=== Given data ===

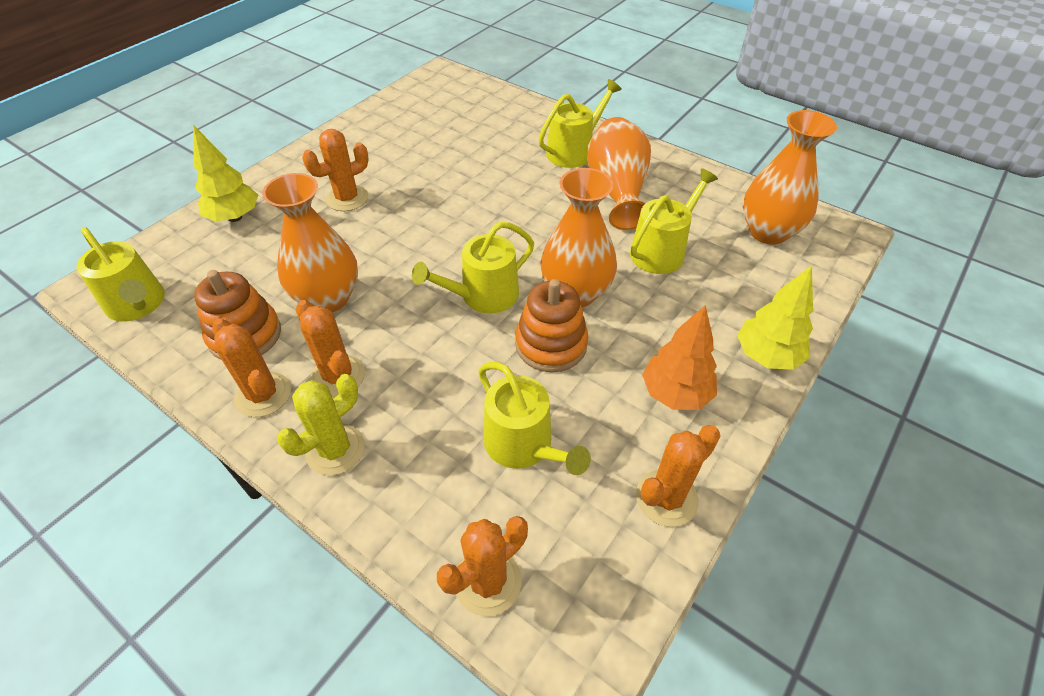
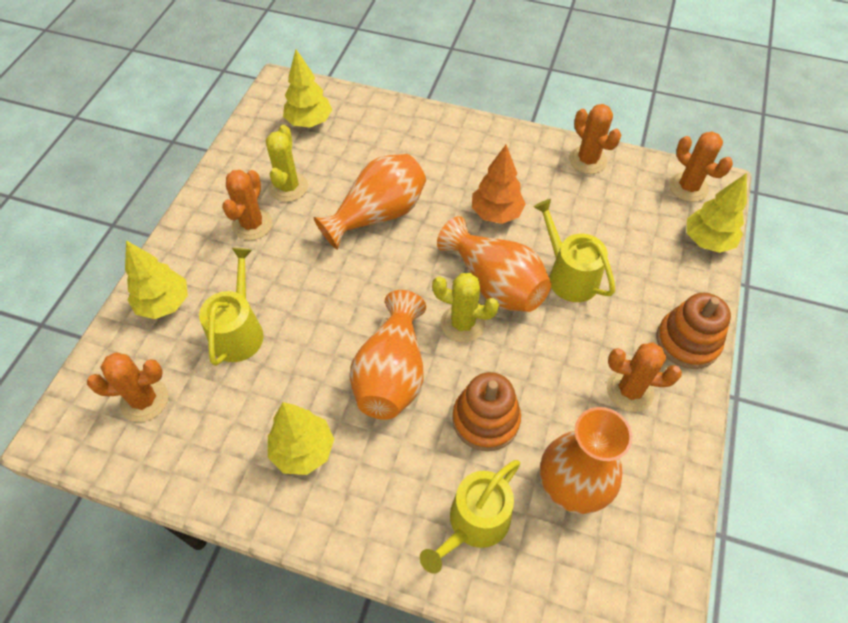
yellow cactus: 1 -> 2
yellow tree: 2 -> 4
yellow watering can: 5 -> 3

===

**Required work**
Word for word, quote the lines above. Omit the pictures.

**Written solution**
yellow cactus: 1 -> 2
yellow tree: 2 -> 4
yellow watering can: 5 -> 3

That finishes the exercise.